DATASET Block Start

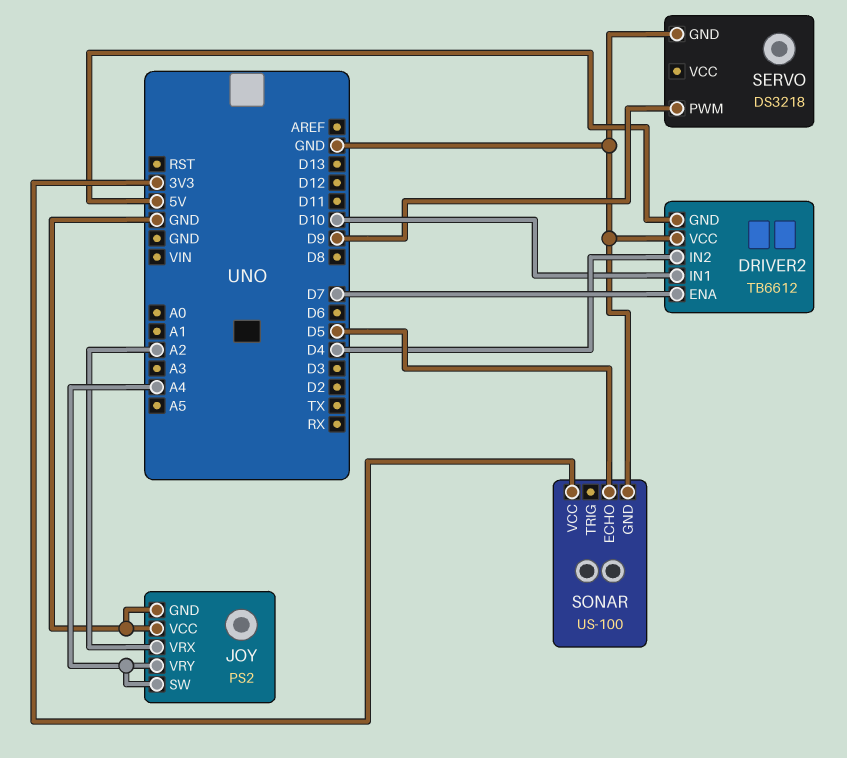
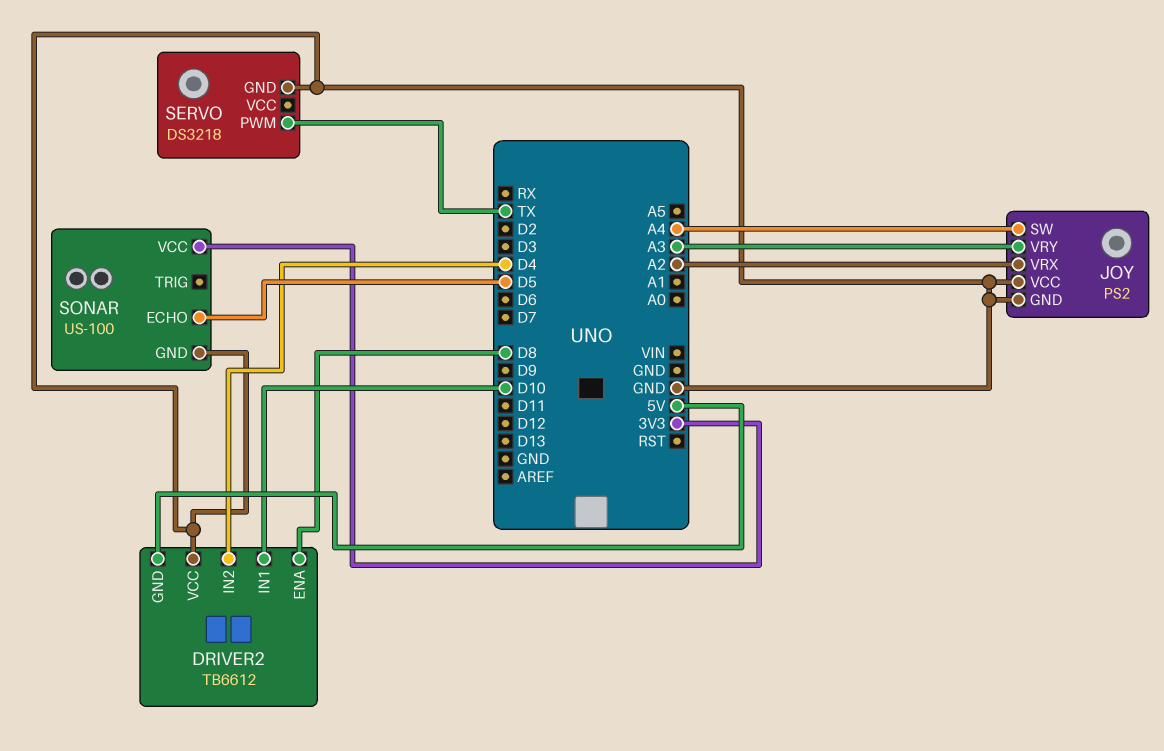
DRIVER2 pin ENA: D7 -> D8
JOY pin VRY: A4 -> A3
SERVO pin PWM: D9 -> TX

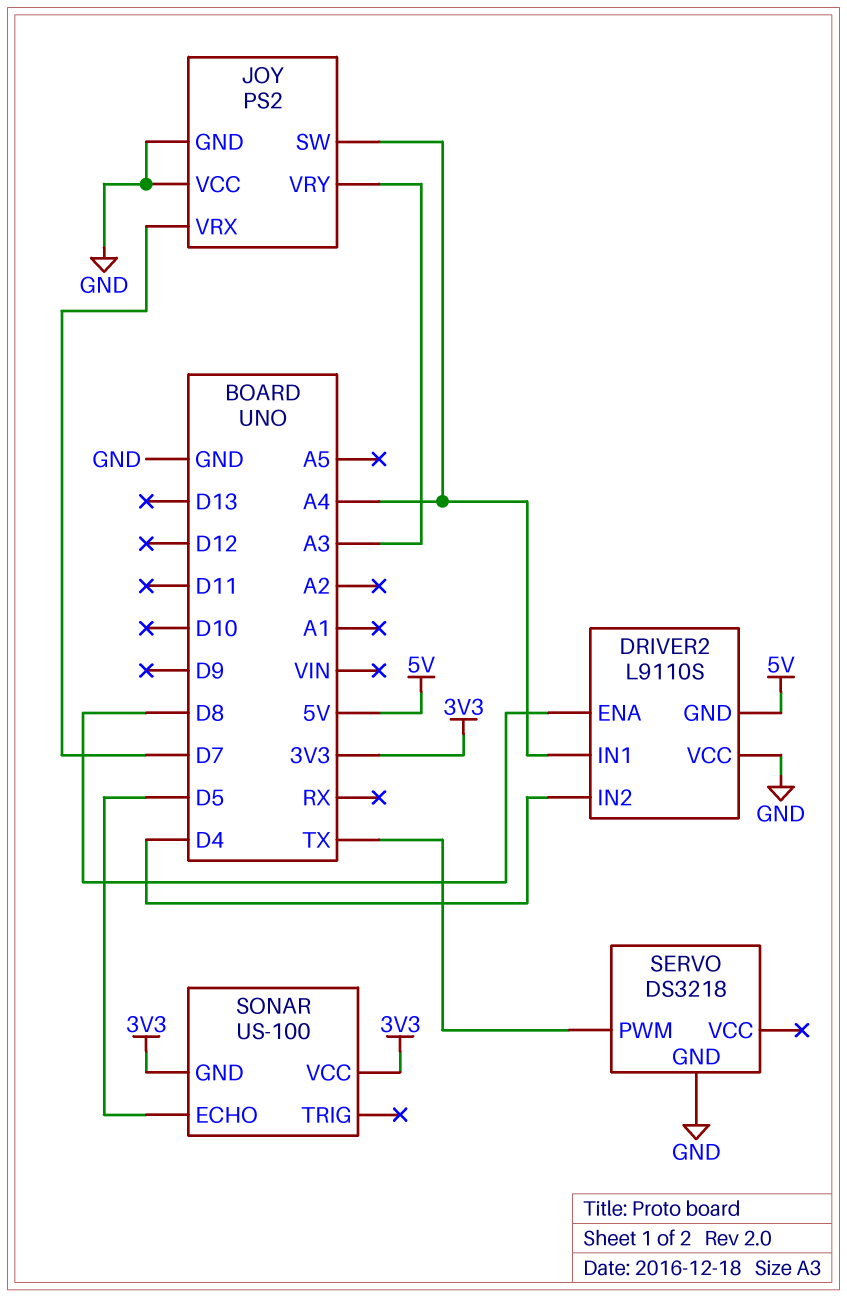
DRIVER2: TB6612 -> L9110S
DRIVER2 pin IN1: D10 -> A4
JOY pin VRX: A2 -> D7
SONAR pin GND: GND -> 3V3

DATASET Block End

▶ **TASK OBJECTIVE**
Word for word, return the entries above, but without any pictures.

▶ **RESPONSE TO THIS TASK**
DRIVER2 pin ENA: D7 -> D8
JOY pin VRY: A4 -> A3
SERVO pin PWM: D9 -> TX

DRIVER2: TB6612 -> L9110S
DRIVER2 pin IN1: D10 -> A4
JOY pin VRX: A2 -> D7
SONAR pin GND: GND -> 3V3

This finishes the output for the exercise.